» What the task asks
Set down, word for word, each line from the top of the data through the line that has "lime brick F2"; omit every picture.

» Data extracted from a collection
•••
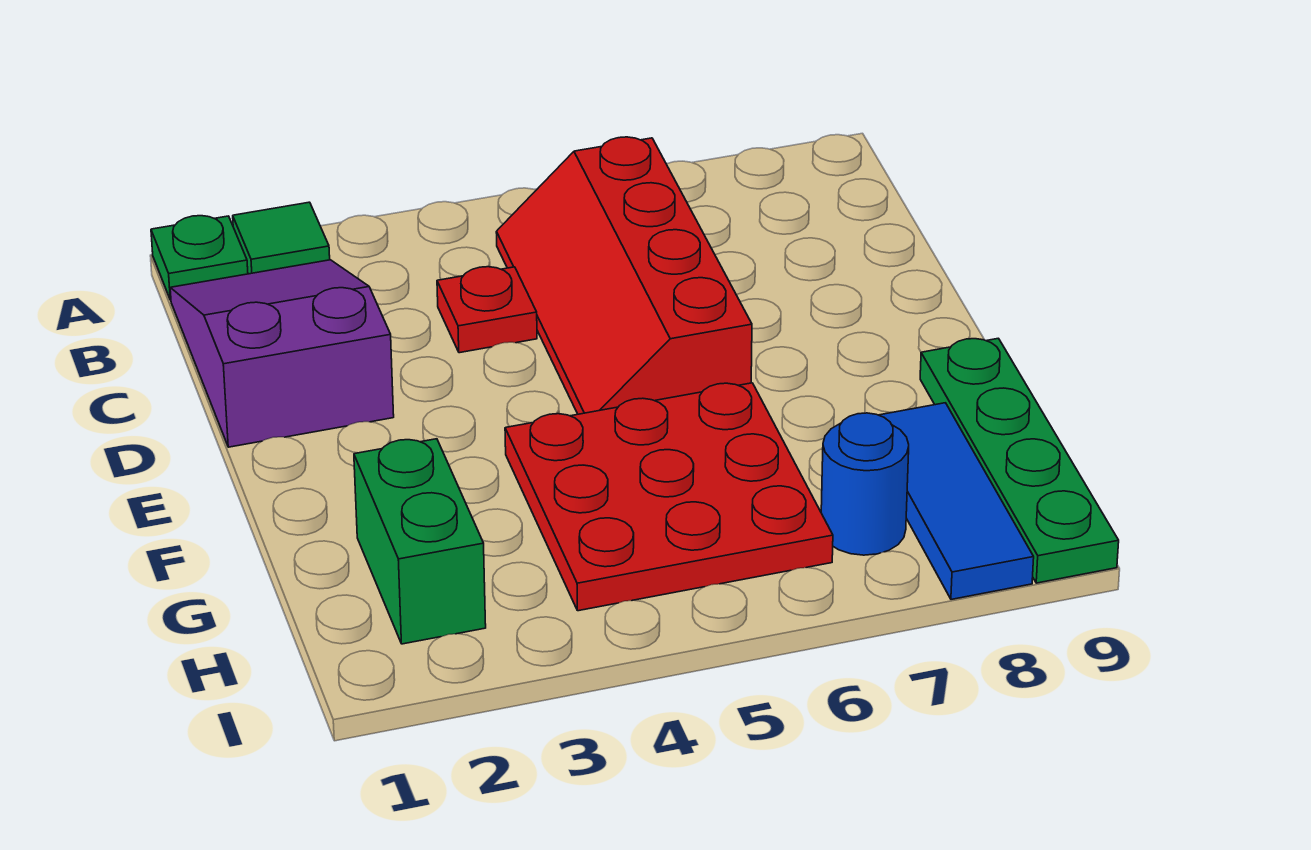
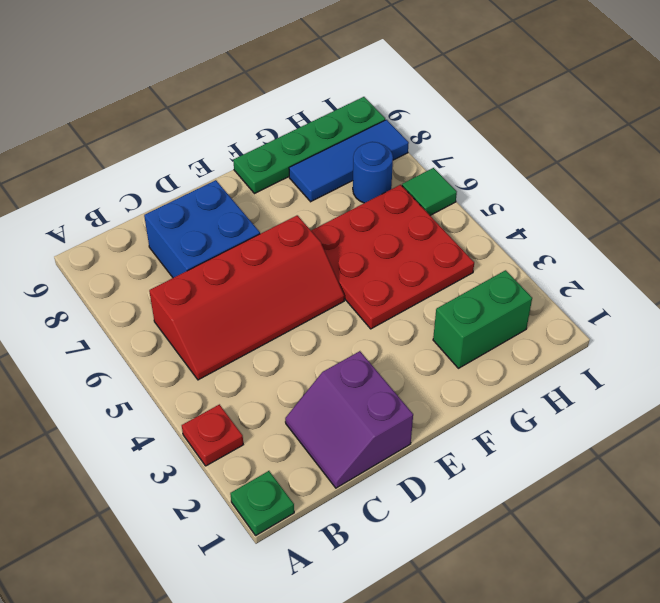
green tile A2 level 1 -> green tile I6 level 1
purple slope B1:D2 level 1 top D -> purple slope C1:D2 level 1 top D
red plate C4 level 1 -> red plate A3 level 1
none -> blue brick C7:D8 level 1

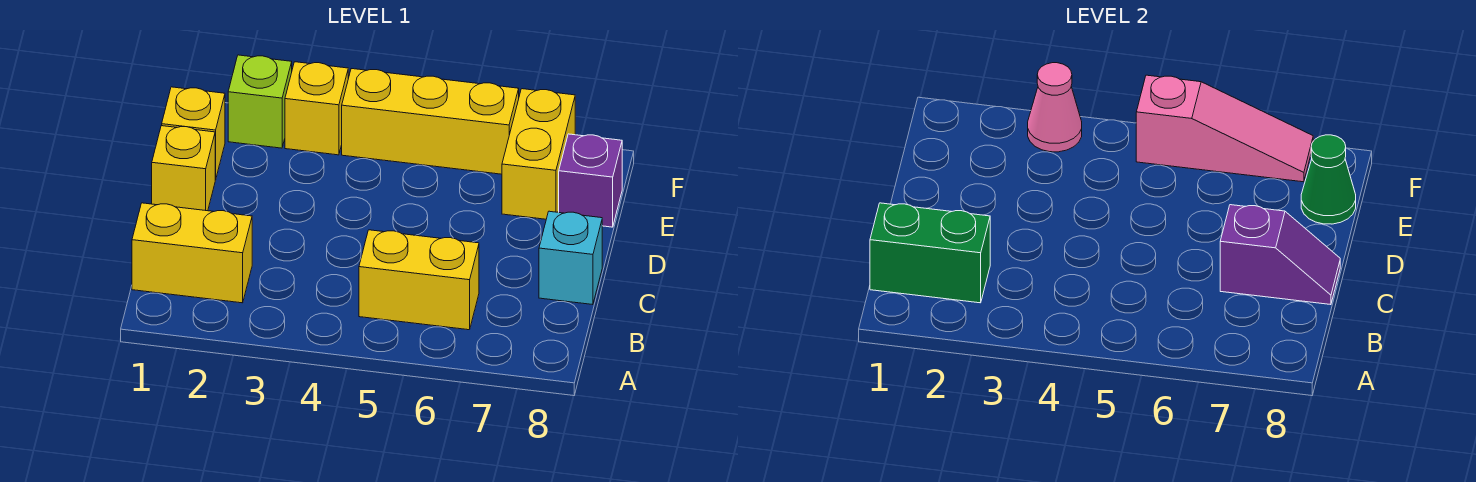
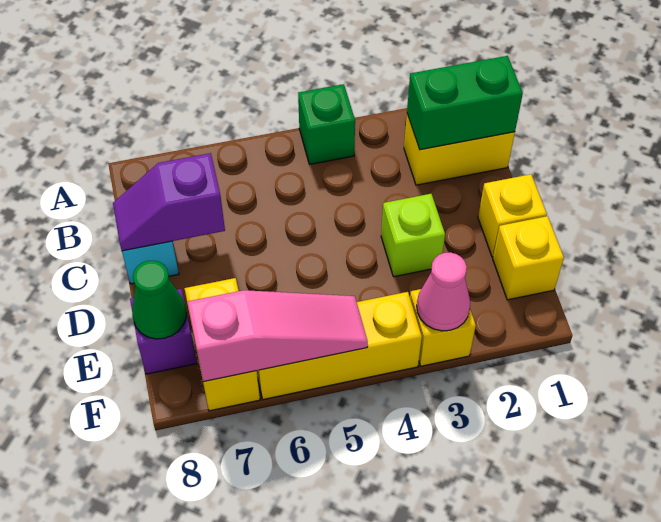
none -> green brick A4 level 1
yellow brick B5:B6 level 1 -> none
lime brick F2 level 1 -> lime brick D3 level 1
pink slope F5:F7 level 2 top 5 -> pink slope F5:F7 level 2 top 7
•••
» Your response
green tile A2 level 1 -> green tile I6 level 1
purple slope B1:D2 level 1 top D -> purple slope C1:D2 level 1 top D
red plate C4 level 1 -> red plate A3 level 1
none -> blue brick C7:D8 level 1

none -> green brick A4 level 1
yellow brick B5:B6 level 1 -> none
lime brick F2 level 1 -> lime brick D3 level 1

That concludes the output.